The answer is every line of the records that holds the word "yellow", copied in full.

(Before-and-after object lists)

:::::

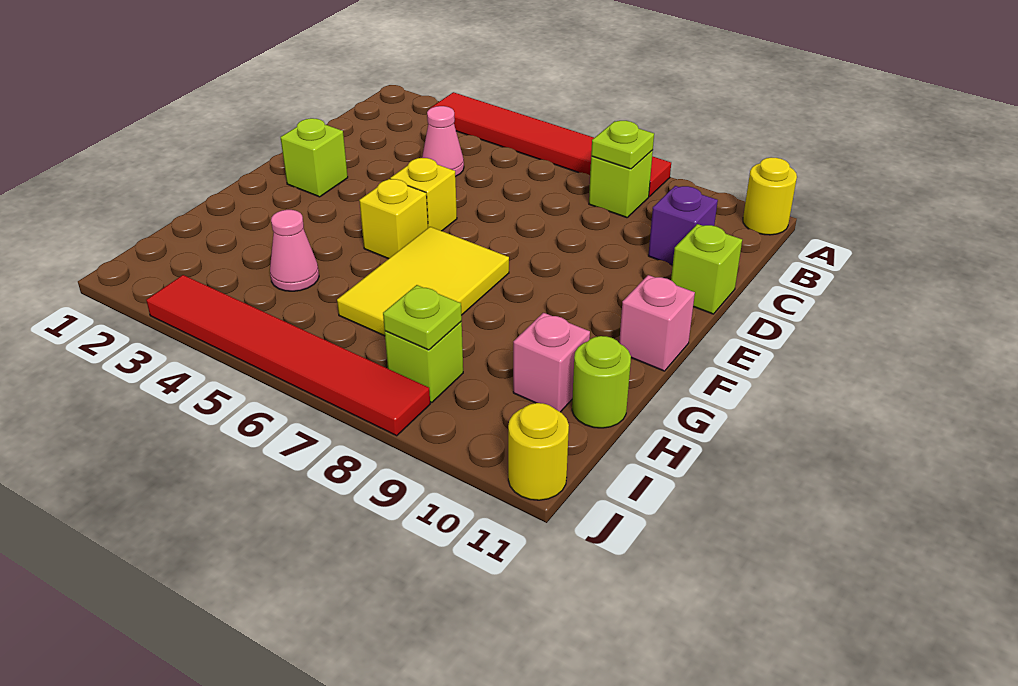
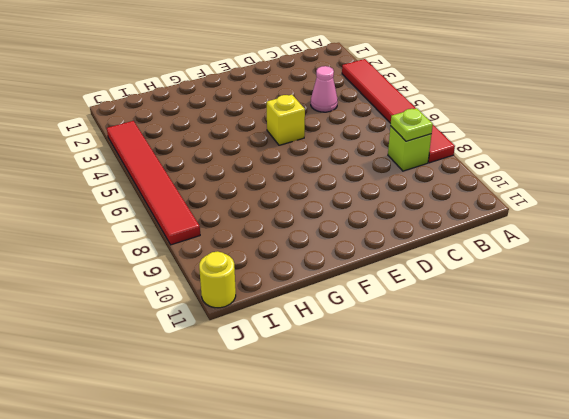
none -> yellow round brick A11 level 1
none -> purple brick C10 level 1
none -> lime brick D11 level 1

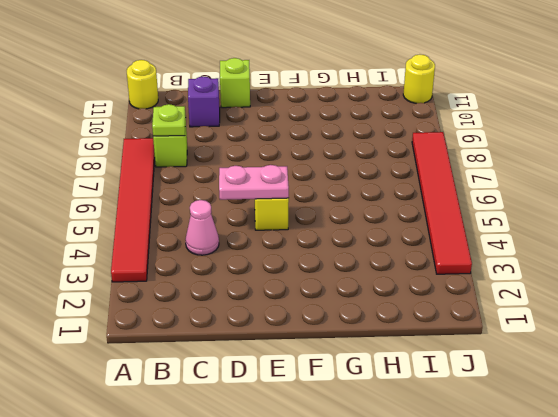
pink plate D5:E5 level 2 -> none
none -> lime brick E2 level 1
none -> yellow brick F5 level 1
none -> yellow tile F6:H7 level 1

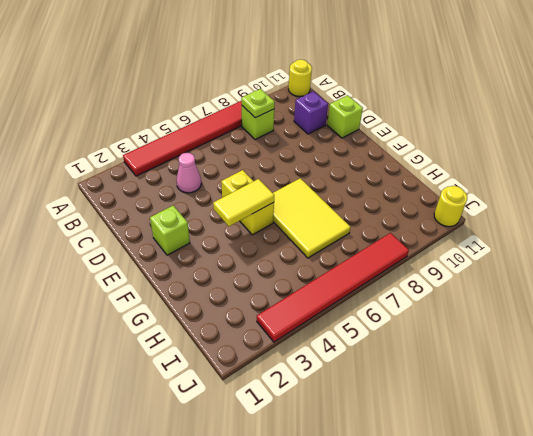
yellow tile F4:F5 level 2 -> none
none -> pink brick F11 level 1
none -> pink cone H4 level 1
none -> pink brick H10 level 1

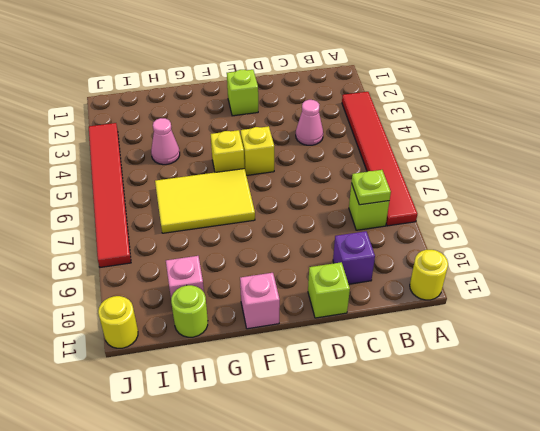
none -> lime brick I8 level 1
none -> lime plate I8 level 2

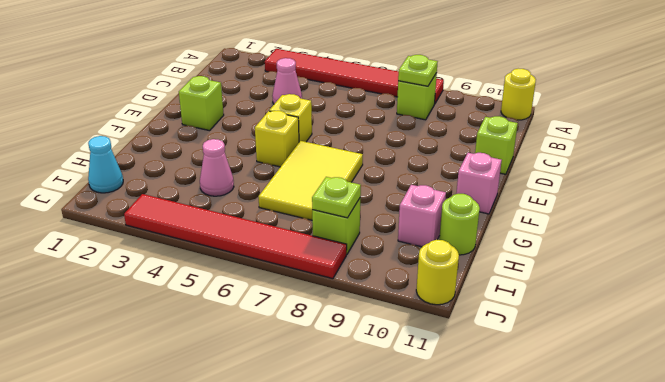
cyan cone I1 level 1 -> none
none -> purple brick C10 level 1

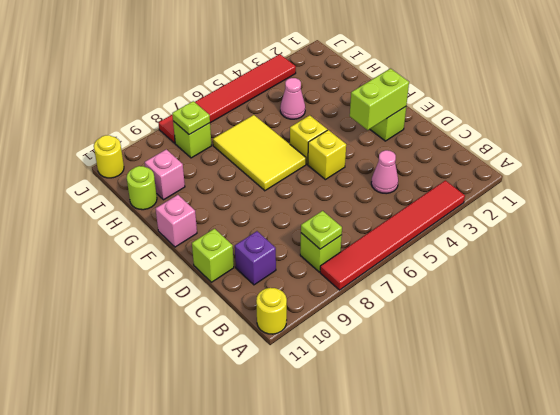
lime brick E2:E3 level 2 -> none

:::::

◆ Answer to this exercise:
none -> yellow round brick A11 level 1
none -> yellow brick F5 level 1
none -> yellow tile F6:H7 level 1
yellow tile F4:F5 level 2 -> none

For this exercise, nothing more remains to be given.